- **Work to complete**: Identify and copy all lines of the material where the string "round" is found.
== Data provided
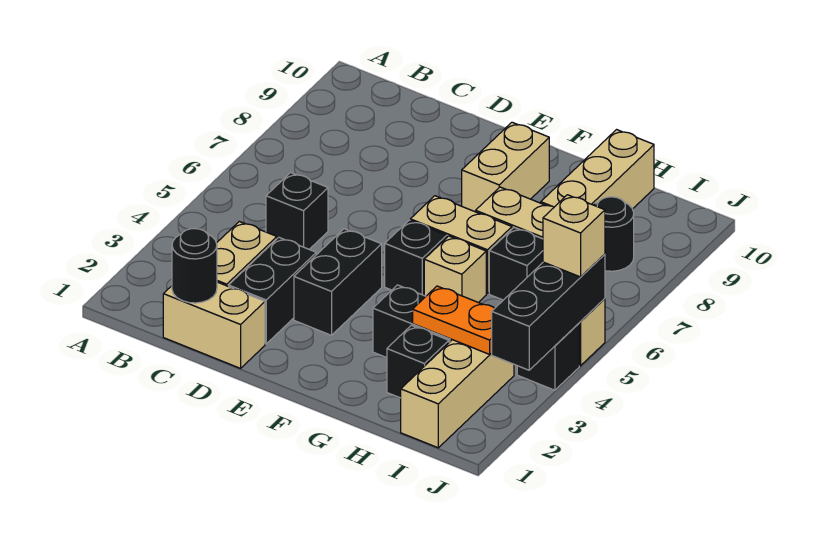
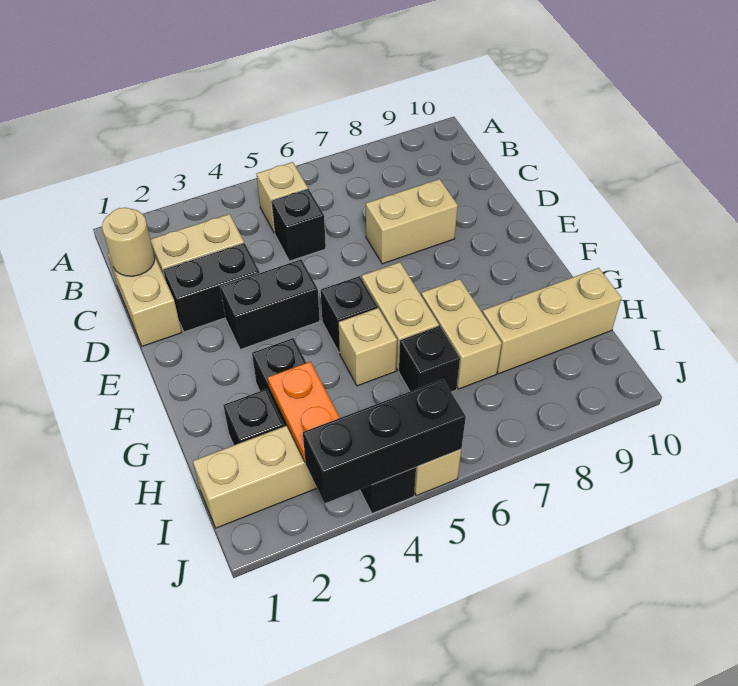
black round brick C1 level 2 -> tan round brick C1 level 2
tan brick F8:F9 level 1 -> tan brick D7:D8 level 1
black round brick I8 level 1 -> none
tan brick J5 level 3 -> tan brick B5 level 1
====
- **Solution to the problem**:
black round brick C1 level 2 -> tan round brick C1 level 2
black round brick I8 level 1 -> none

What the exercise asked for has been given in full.